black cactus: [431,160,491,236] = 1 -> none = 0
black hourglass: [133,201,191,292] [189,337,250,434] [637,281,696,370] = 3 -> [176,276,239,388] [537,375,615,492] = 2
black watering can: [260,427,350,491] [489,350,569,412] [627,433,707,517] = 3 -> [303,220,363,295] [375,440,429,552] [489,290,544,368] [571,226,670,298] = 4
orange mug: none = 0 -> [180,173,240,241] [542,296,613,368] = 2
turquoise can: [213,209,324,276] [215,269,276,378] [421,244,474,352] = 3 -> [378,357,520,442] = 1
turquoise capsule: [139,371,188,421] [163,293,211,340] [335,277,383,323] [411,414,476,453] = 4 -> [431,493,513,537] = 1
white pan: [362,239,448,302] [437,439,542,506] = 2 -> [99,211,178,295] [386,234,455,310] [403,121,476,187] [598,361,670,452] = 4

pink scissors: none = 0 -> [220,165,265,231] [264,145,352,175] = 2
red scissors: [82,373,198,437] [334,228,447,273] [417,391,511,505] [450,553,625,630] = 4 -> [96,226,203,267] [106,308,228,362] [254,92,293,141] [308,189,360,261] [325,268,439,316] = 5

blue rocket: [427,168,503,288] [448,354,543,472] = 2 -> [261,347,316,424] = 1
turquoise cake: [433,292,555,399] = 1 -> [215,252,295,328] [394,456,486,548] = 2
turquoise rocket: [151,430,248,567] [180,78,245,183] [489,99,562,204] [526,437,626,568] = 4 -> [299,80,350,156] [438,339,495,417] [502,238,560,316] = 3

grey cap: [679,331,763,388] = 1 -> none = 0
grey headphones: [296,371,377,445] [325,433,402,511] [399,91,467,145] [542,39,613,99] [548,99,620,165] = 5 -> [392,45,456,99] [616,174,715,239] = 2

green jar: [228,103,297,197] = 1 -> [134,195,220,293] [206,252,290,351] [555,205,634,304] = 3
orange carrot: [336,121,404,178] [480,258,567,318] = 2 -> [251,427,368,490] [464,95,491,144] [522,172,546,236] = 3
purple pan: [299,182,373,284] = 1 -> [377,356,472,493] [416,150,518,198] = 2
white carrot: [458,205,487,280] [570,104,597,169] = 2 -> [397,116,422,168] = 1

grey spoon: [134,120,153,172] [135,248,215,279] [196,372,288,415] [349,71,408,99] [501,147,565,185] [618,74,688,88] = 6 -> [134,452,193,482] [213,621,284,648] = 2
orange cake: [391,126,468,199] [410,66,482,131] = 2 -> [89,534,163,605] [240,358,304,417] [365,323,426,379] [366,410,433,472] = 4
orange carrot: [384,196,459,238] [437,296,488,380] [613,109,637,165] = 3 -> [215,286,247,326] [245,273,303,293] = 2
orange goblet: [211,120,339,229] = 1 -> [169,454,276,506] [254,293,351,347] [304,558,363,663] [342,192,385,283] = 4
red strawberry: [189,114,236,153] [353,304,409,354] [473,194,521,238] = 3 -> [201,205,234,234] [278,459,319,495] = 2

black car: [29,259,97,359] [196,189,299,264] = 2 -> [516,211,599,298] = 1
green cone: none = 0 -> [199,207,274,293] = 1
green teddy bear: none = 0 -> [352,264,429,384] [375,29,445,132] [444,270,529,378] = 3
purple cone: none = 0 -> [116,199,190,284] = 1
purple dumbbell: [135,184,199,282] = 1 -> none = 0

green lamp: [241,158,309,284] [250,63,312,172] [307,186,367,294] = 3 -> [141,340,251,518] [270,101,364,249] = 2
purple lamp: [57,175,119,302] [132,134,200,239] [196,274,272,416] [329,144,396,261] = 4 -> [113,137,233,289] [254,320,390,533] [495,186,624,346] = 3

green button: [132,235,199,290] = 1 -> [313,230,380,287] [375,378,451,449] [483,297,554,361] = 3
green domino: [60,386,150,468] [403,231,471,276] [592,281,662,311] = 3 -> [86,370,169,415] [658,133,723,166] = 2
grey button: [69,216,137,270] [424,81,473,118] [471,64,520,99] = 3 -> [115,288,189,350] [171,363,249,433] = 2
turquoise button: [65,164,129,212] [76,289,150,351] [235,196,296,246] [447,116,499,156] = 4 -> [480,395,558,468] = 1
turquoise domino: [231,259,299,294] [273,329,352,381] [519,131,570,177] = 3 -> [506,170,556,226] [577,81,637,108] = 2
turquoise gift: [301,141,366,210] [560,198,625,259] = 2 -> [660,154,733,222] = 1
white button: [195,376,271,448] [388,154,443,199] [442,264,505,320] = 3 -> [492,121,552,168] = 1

........

◆ About this task
Every line in the records above with the string "rocket" in it should be shown.

◆ Solution to this problem
blue rocket: [427,168,503,288] [448,354,543,472] = 2 -> [261,347,316,424] = 1
turquoise rocket: [151,430,248,567] [180,78,245,183] [489,99,562,204] [526,437,626,568] = 4 -> [299,80,350,156] [438,339,495,417] [502,238,560,316] = 3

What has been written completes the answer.